Problem to solve –
Omit all pictures, then print the entries exactly.

Material for the task –

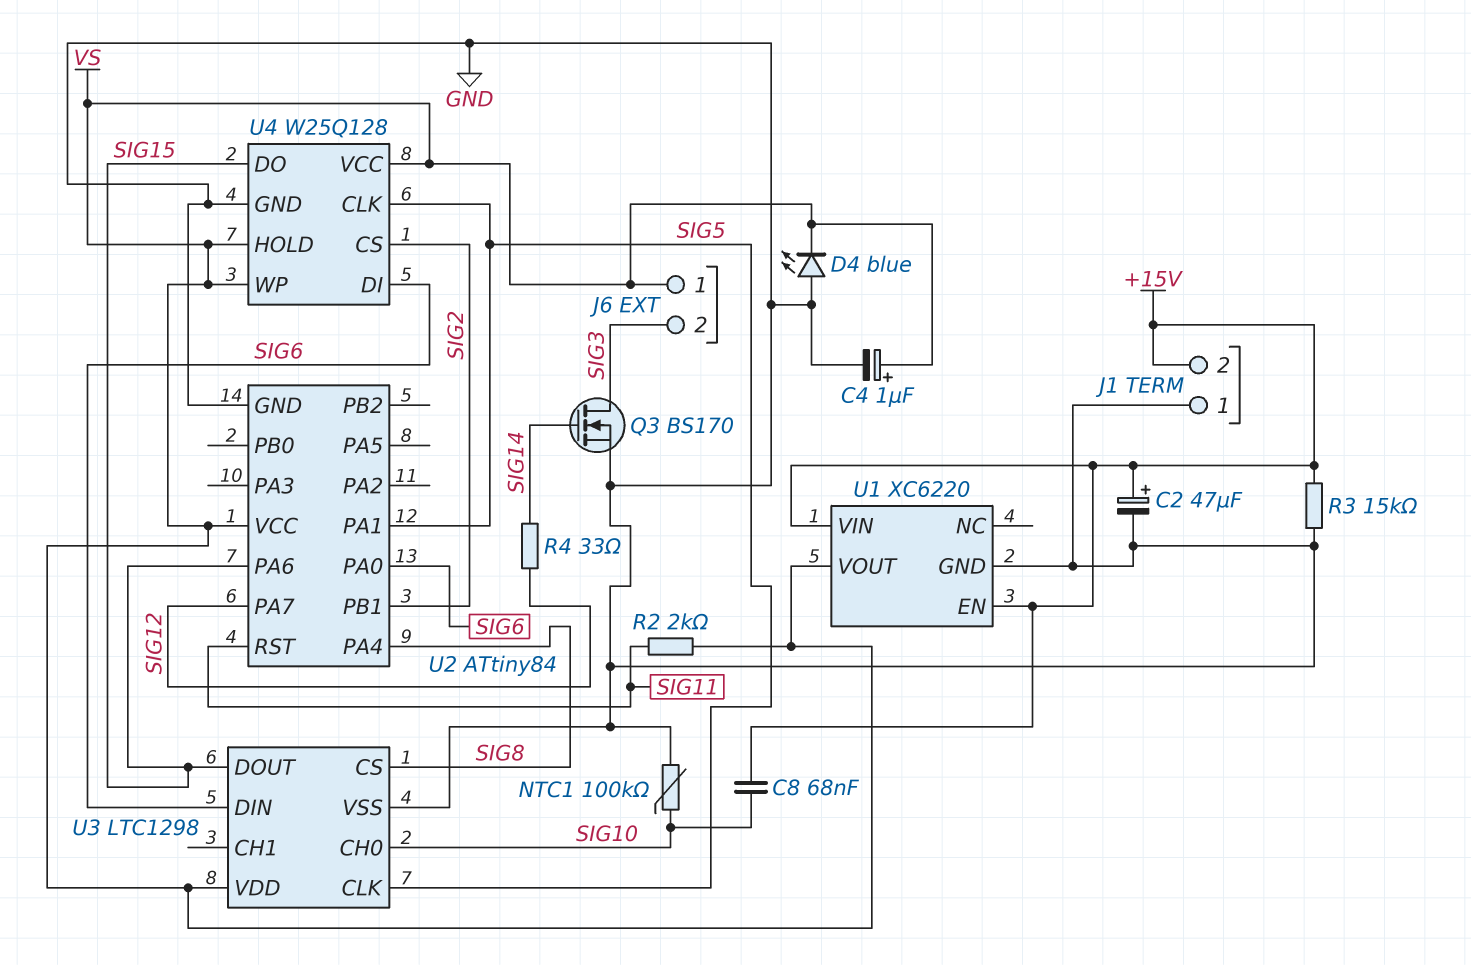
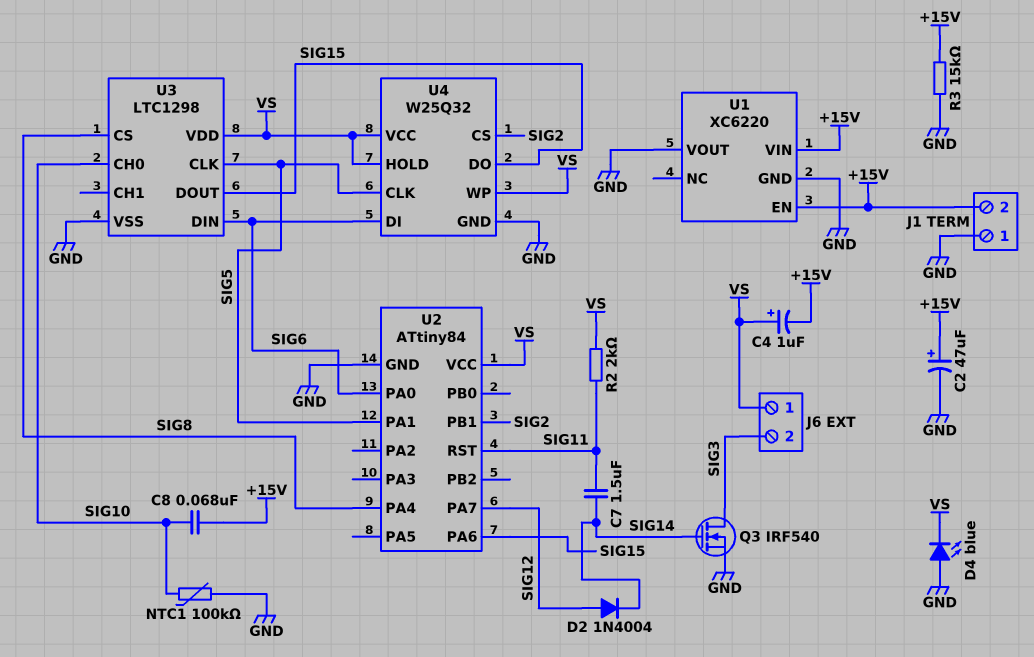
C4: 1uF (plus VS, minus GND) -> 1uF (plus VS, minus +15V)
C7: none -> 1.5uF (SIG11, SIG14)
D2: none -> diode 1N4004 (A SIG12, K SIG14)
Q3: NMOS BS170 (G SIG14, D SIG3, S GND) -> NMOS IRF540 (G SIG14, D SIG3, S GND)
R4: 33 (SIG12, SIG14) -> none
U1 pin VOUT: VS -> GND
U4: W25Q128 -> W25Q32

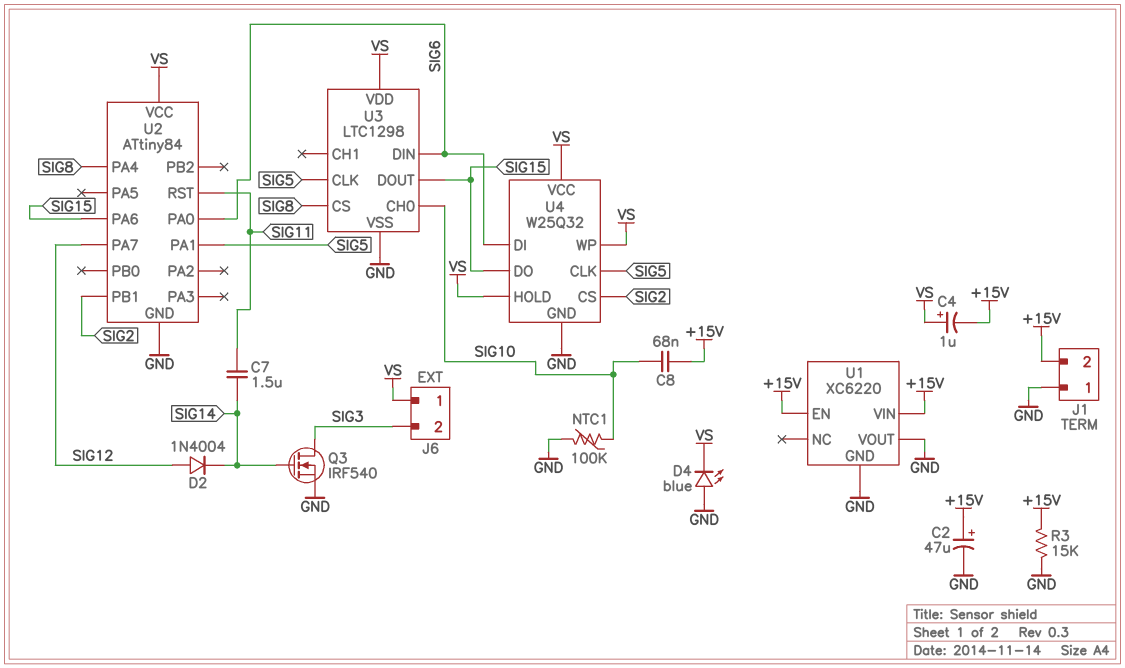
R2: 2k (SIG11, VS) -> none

Written response –
C4: 1uF (plus VS, minus GND) -> 1uF (plus VS, minus +15V)
C7: none -> 1.5uF (SIG11, SIG14)
D2: none -> diode 1N4004 (A SIG12, K SIG14)
Q3: NMOS BS170 (G SIG14, D SIG3, S GND) -> NMOS IRF540 (G SIG14, D SIG3, S GND)
R4: 33 (SIG12, SIG14) -> none
U1 pin VOUT: VS -> GND
U4: W25Q128 -> W25Q32

R2: 2k (SIG11, VS) -> none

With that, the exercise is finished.